Directions for this task
Each line below should be retyped exactly, with no pictures.

Colored object listings
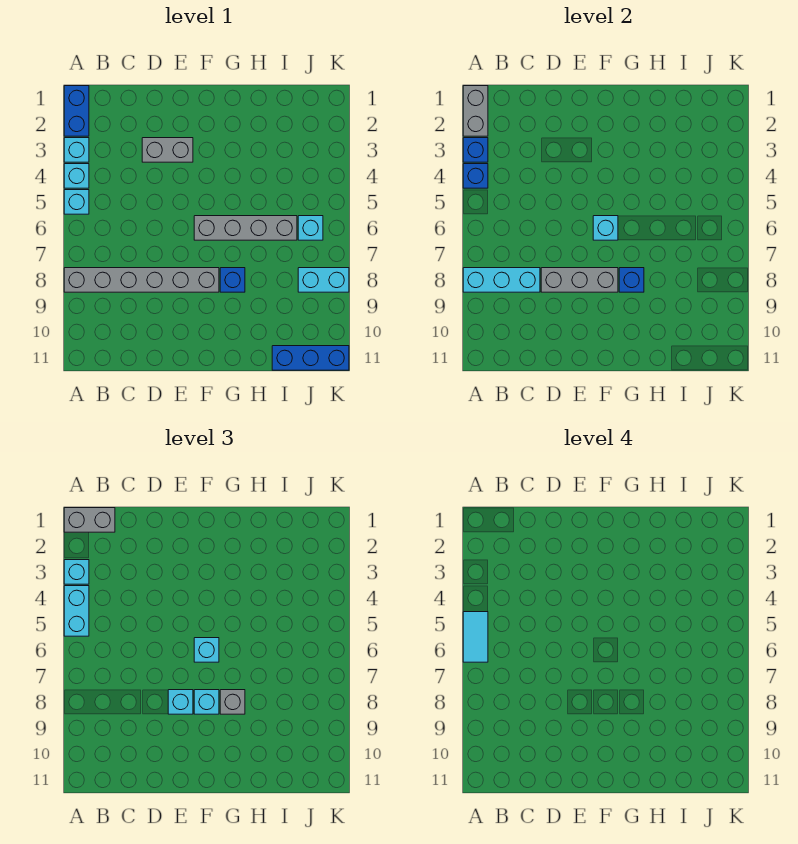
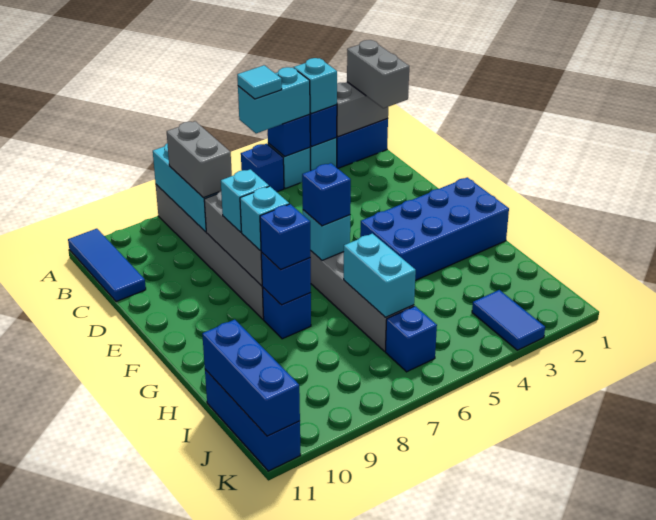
cyan brick A5 level 1 -> blue brick A5 level 1
cyan tile A5:A6 level 4 -> cyan tile A5 level 4
none -> blue tile A11:C11 level 1
grey brick D3:E3 level 1 -> grey brick B8:C8 level 3
none -> blue brick F1:G4 level 1
cyan brick F6 level 3 -> blue brick F6 level 3
grey brick G8 level 3 -> blue brick G8 level 3
none -> blue brick I11:K11 level 2
none -> blue tile J3:K3 level 1
cyan brick J6 level 1 -> blue brick J6 level 1
cyan brick J8:K8 level 1 -> cyan brick H6:I6 level 2

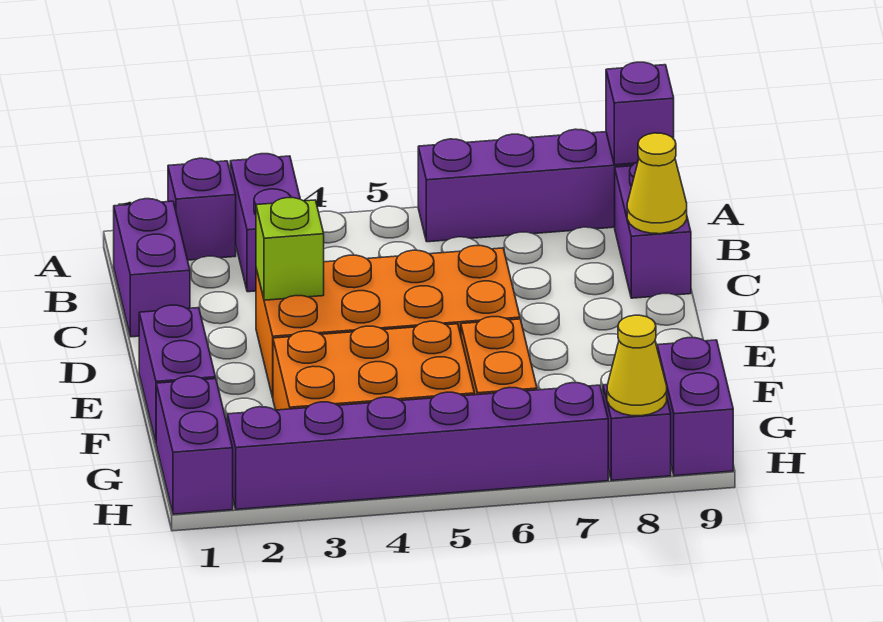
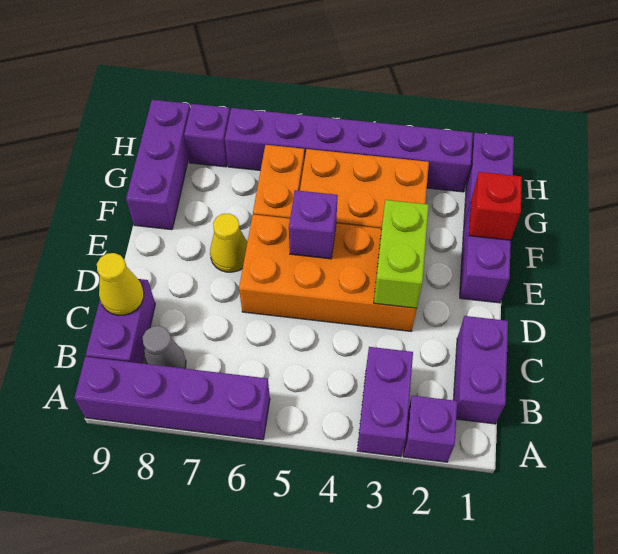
purple brick A9 level 2 -> purple brick E5 level 2
none -> grey cone B8 level 1
lime brick D3 level 2 -> lime brick D3:E3 level 2
none -> red brick F1 level 2
purple brick G9:H9 level 1 -> purple brick F9:H9 level 1
yellow cone H8 level 2 -> yellow cone E7 level 1

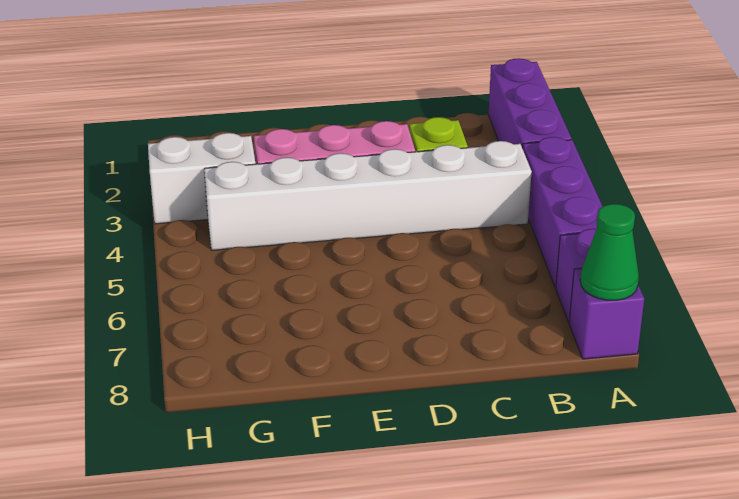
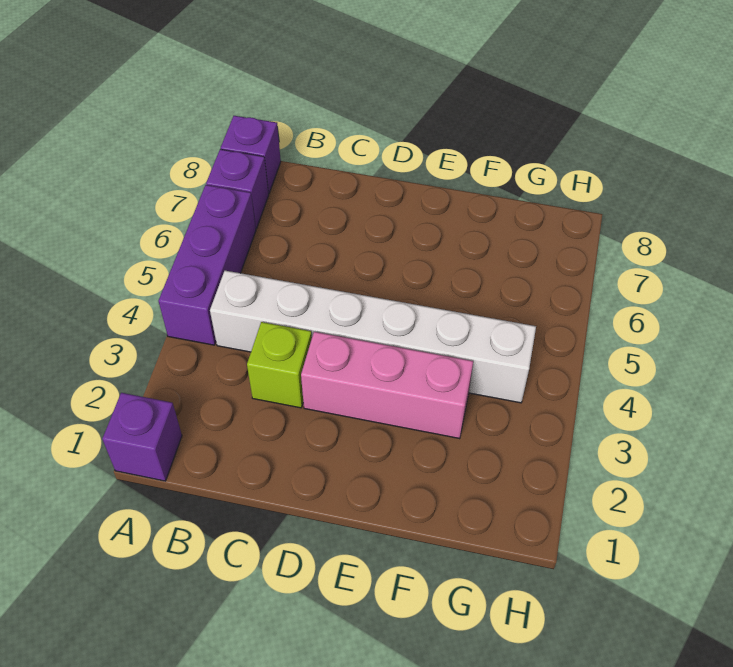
purple brick A1:A3 level 1 -> purple brick A1 level 1
green cone A8 level 2 -> none
white brick G3:H3 level 1 -> none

Worked solution
cyan brick A5 level 1 -> blue brick A5 level 1
cyan tile A5:A6 level 4 -> cyan tile A5 level 4
none -> blue tile A11:C11 level 1
grey brick D3:E3 level 1 -> grey brick B8:C8 level 3
none -> blue brick F1:G4 level 1
cyan brick F6 level 3 -> blue brick F6 level 3
grey brick G8 level 3 -> blue brick G8 level 3
none -> blue brick I11:K11 level 2
none -> blue tile J3:K3 level 1
cyan brick J6 level 1 -> blue brick J6 level 1
cyan brick J8:K8 level 1 -> cyan brick H6:I6 level 2

purple brick A9 level 2 -> purple brick E5 level 2
none -> grey cone B8 level 1
lime brick D3 level 2 -> lime brick D3:E3 level 2
none -> red brick F1 level 2
purple brick G9:H9 level 1 -> purple brick F9:H9 level 1
yellow cone H8 level 2 -> yellow cone E7 level 1

purple brick A1:A3 level 1 -> purple brick A1 level 1
green cone A8 level 2 -> none
white brick G3:H3 level 1 -> none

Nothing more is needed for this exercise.